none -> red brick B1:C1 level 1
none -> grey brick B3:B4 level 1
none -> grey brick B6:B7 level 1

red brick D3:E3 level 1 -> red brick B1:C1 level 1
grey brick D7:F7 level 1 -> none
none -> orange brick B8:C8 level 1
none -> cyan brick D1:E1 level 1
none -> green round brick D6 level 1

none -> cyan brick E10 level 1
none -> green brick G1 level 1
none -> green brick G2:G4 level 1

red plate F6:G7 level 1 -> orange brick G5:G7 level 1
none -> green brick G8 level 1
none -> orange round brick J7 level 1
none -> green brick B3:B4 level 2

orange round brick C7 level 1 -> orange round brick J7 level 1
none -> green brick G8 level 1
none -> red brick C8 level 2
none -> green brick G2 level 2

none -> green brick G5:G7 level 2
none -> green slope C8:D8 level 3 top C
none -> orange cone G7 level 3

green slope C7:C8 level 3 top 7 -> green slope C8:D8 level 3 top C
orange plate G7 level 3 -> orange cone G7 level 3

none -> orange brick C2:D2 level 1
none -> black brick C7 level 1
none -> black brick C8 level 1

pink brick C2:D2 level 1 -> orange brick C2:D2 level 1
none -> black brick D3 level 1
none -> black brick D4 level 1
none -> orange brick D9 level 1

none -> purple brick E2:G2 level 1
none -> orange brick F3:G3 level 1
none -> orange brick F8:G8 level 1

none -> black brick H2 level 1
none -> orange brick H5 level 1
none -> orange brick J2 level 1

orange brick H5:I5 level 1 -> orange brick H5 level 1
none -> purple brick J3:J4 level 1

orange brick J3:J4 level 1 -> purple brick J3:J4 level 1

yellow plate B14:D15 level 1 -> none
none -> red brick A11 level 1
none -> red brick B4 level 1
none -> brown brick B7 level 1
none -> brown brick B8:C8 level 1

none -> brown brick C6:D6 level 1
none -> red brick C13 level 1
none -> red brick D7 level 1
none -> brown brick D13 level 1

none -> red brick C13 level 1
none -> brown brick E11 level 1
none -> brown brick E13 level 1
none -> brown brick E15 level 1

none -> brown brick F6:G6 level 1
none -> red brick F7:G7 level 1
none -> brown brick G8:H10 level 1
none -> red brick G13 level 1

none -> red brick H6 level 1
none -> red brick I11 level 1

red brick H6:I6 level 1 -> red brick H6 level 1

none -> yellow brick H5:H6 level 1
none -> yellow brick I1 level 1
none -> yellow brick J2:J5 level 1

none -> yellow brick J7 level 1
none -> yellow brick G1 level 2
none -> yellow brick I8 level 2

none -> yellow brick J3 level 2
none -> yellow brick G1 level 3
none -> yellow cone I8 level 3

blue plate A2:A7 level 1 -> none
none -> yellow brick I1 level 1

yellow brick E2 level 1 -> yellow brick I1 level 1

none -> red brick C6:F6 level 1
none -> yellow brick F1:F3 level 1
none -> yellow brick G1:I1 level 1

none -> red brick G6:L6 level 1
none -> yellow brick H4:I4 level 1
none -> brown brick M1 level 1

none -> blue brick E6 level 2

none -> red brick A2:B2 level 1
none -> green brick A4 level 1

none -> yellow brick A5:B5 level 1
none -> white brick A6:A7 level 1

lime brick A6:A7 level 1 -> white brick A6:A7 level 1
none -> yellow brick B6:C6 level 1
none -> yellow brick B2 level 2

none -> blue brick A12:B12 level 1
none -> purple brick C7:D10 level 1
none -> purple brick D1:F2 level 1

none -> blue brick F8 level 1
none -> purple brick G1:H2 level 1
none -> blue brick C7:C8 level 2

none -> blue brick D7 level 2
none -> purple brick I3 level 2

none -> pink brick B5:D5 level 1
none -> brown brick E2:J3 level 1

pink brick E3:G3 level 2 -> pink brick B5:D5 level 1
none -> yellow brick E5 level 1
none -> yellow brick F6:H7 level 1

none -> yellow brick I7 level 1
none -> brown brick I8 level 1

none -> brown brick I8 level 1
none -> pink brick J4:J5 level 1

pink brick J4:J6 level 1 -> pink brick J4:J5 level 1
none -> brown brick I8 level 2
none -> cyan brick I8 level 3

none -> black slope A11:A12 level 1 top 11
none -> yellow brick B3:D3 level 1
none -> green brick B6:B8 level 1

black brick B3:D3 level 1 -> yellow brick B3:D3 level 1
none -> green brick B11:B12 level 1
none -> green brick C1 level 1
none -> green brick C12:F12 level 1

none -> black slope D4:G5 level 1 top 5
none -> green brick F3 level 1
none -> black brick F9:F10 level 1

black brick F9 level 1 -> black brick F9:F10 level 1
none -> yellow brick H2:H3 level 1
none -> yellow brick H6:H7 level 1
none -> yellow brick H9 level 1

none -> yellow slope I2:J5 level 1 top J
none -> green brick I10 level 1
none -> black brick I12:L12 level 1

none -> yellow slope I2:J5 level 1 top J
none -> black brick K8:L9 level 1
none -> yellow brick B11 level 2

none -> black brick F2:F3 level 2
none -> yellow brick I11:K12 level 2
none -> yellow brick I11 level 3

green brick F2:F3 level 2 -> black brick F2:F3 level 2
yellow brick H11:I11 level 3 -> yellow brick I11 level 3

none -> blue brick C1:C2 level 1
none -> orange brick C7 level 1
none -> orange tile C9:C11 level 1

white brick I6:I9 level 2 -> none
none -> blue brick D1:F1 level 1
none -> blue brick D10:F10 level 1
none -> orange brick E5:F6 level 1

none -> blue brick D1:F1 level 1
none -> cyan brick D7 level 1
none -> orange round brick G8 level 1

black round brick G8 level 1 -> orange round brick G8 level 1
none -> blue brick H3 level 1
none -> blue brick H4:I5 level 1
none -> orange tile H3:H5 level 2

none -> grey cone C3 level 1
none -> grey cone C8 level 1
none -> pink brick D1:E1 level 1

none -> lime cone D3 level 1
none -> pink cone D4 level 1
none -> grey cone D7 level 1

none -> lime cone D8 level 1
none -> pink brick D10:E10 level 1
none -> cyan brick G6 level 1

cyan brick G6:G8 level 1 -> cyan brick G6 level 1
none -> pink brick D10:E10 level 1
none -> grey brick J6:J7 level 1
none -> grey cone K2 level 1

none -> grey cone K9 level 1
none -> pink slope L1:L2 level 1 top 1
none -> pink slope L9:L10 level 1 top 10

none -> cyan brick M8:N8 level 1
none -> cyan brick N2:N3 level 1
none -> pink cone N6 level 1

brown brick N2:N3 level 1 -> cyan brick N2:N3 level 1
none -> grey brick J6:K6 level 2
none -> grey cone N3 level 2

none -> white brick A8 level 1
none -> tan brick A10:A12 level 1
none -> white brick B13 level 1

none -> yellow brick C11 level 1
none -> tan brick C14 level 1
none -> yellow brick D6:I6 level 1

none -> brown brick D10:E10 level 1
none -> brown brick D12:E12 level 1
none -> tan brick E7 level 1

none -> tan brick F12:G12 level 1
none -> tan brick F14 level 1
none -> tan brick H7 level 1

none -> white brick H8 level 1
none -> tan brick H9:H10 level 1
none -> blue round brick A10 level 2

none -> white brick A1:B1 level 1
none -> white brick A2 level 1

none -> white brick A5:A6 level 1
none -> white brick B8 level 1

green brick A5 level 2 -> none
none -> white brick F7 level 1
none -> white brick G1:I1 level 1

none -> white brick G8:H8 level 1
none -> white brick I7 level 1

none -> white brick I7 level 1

## [YOUR OBJECTIVE]
Copy all lines in the listing above where the string "slope" appears.

## [REPLY]
none -> green slope C8:D8 level 3 top C
green slope C7:C8 level 3 top 7 -> green slope C8:D8 level 3 top C
none -> black slope A11:A12 level 1 top 11
none -> black slope D4:G5 level 1 top 5
none -> yellow slope I2:J5 level 1 top J
none -> yellow slope I2:J5 level 1 top J
none -> pink slope L1:L2 level 1 top 1
none -> pink slope L9:L10 level 1 top 10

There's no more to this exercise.